> [What you are asked to do] Each line of the data must be written out again verbatim; no image belongs in the copy.

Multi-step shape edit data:
________________________
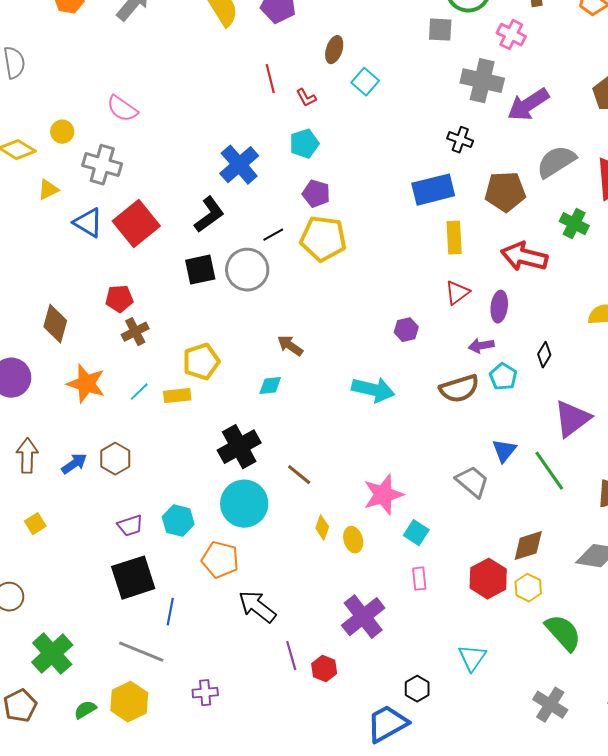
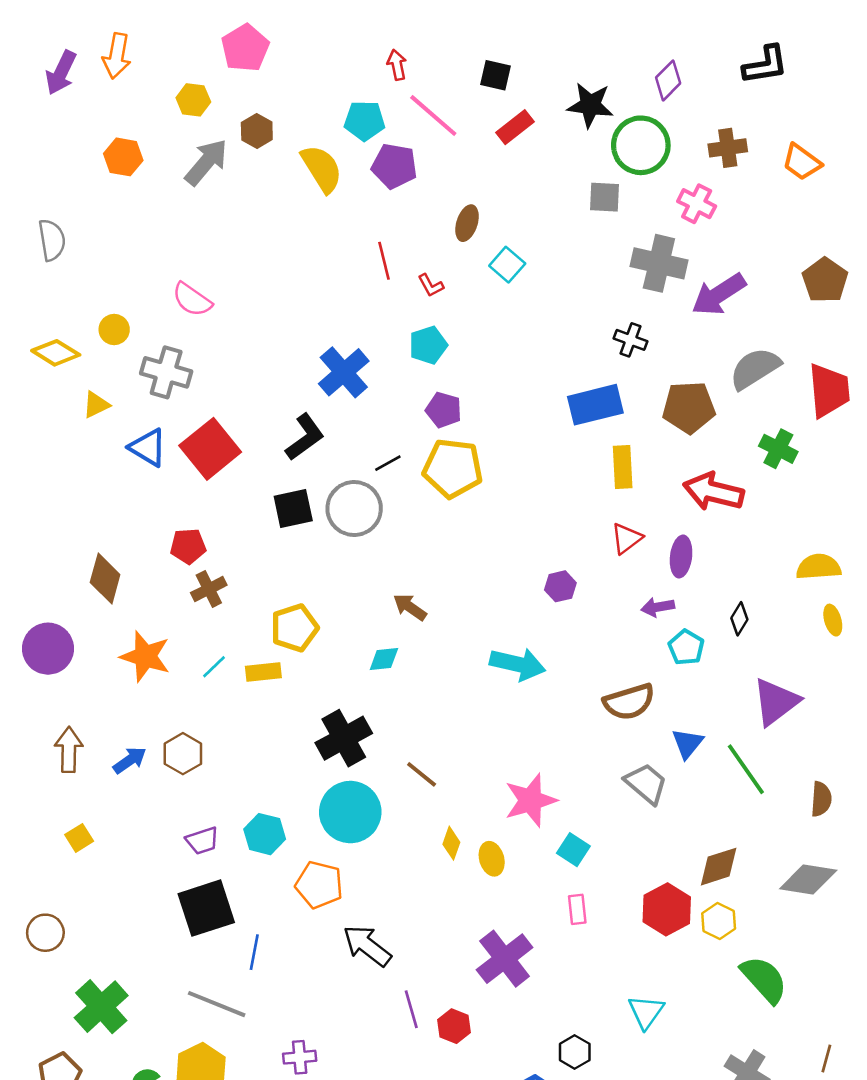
brown semicircle: (459, 389) -> (629, 702), moved

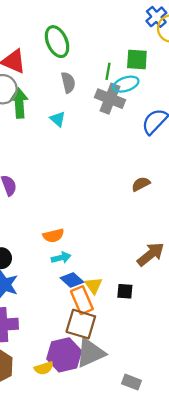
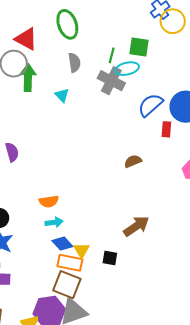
orange rectangle: (82, 300) -> (70, 263), turned -60

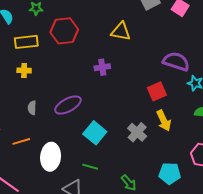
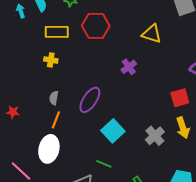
purple cross: (102, 67) -> (129, 67), turned -35
purple ellipse: (68, 105) -> (90, 100), turned -36
orange line: (21, 141) -> (56, 120), moved, turned -60
white ellipse: (51, 157) -> (49, 149), moved

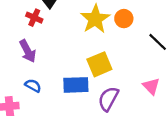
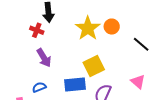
purple arrow: (28, 51) -> (44, 58), moved
blue semicircle: (33, 86) -> (39, 87), turned -48

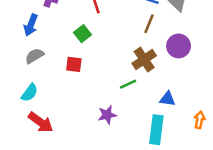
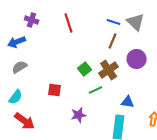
blue arrow: (31, 25) -> (17, 42), turned 48
green square: (83, 34) -> (85, 69), moved
red square: (74, 64) -> (55, 90), moved

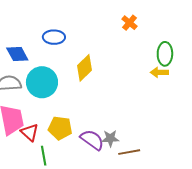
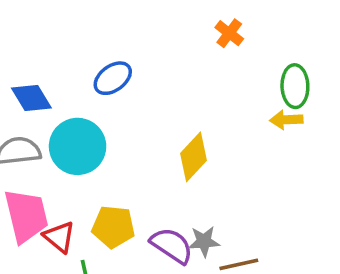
blue ellipse: (54, 37) -> (113, 78), moved, turned -35
yellow diamond: (84, 68) -> (193, 157), moved

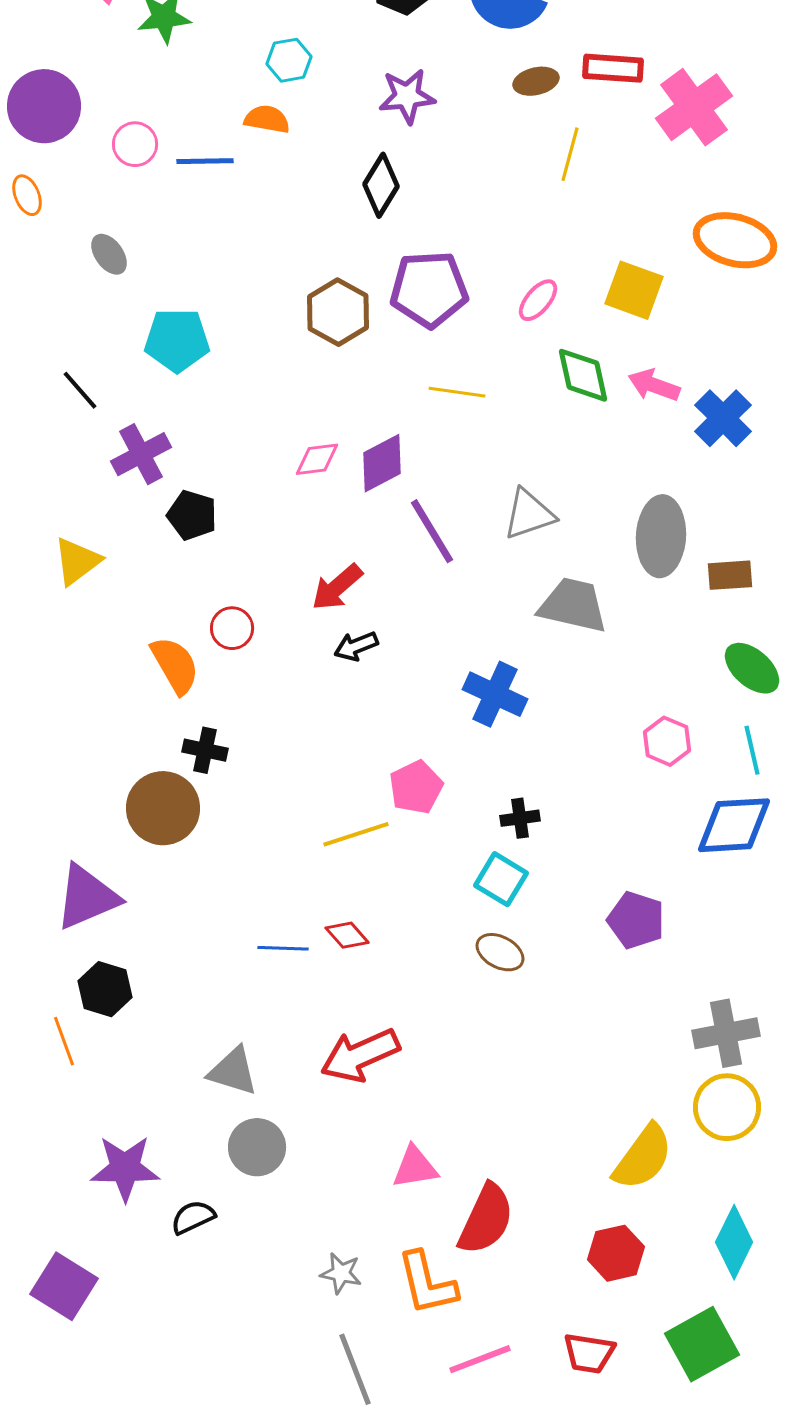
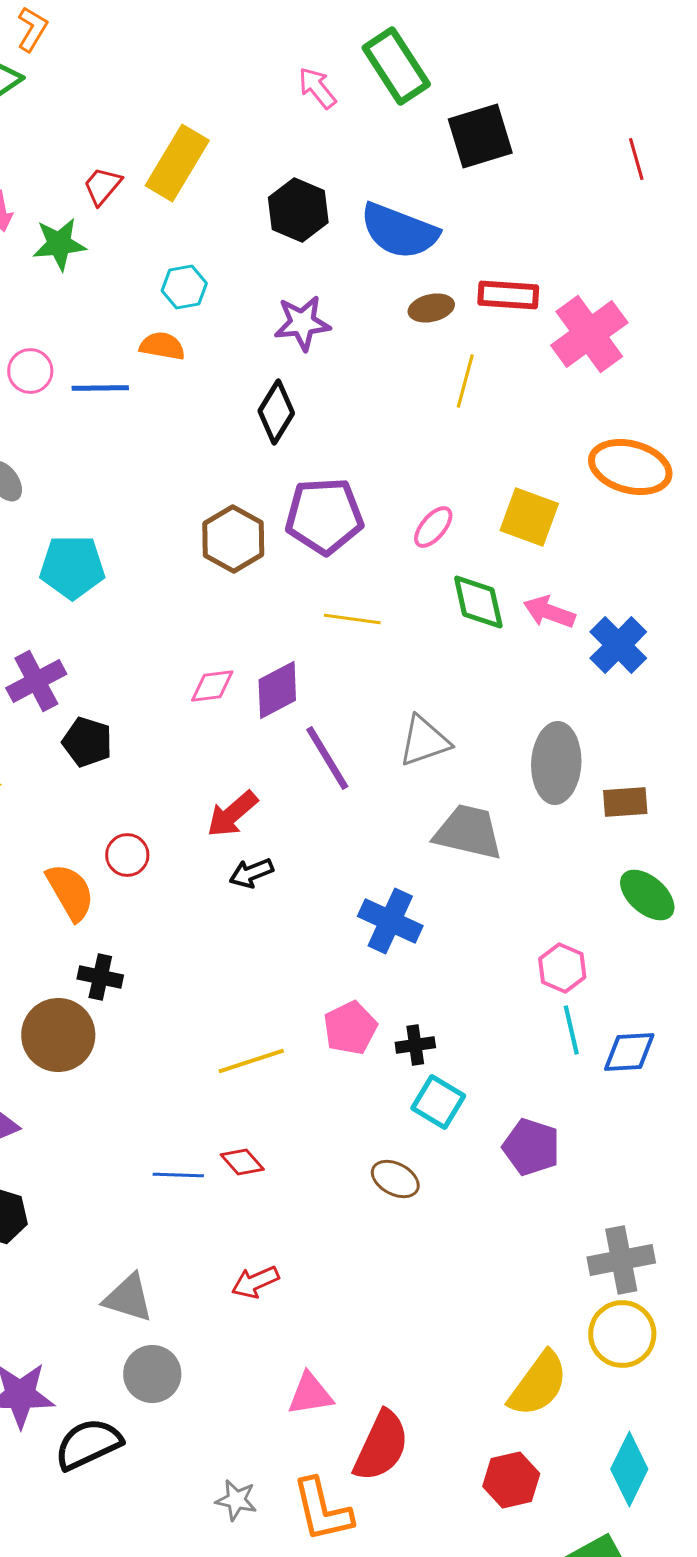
cyan line: (752, 750) -> (571, 1030), moved
pink pentagon: (416, 787) -> (350, 1028), moved
blue diamond: (734, 825) -> (629, 1052), size x0.7
cyan square: (501, 879) -> (438, 1102), moved
red arrow: (360, 1055) -> (255, 1282), size x0.6
black semicircle: (193, 1217) -> (88, 1444), size x1.5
________________________
> [Task response]
brown semicircle: (459, 389) -> (629, 702), moved

orange rectangle: (82, 300) -> (70, 263), turned -60

purple cross: (102, 67) -> (129, 67), turned -35
purple ellipse: (68, 105) -> (90, 100), turned -36
orange line: (21, 141) -> (56, 120), moved, turned -60
white ellipse: (51, 157) -> (49, 149), moved

purple arrow: (28, 51) -> (44, 58), moved
blue semicircle: (33, 86) -> (39, 87), turned -48

blue arrow: (31, 25) -> (17, 42), turned 48
green square: (83, 34) -> (85, 69), moved
red square: (74, 64) -> (55, 90), moved

blue ellipse: (54, 37) -> (113, 78), moved, turned -35
yellow diamond: (84, 68) -> (193, 157), moved

cyan line: (752, 750) -> (571, 1030), moved
pink pentagon: (416, 787) -> (350, 1028), moved
blue diamond: (734, 825) -> (629, 1052), size x0.7
cyan square: (501, 879) -> (438, 1102), moved
red arrow: (360, 1055) -> (255, 1282), size x0.6
black semicircle: (193, 1217) -> (88, 1444), size x1.5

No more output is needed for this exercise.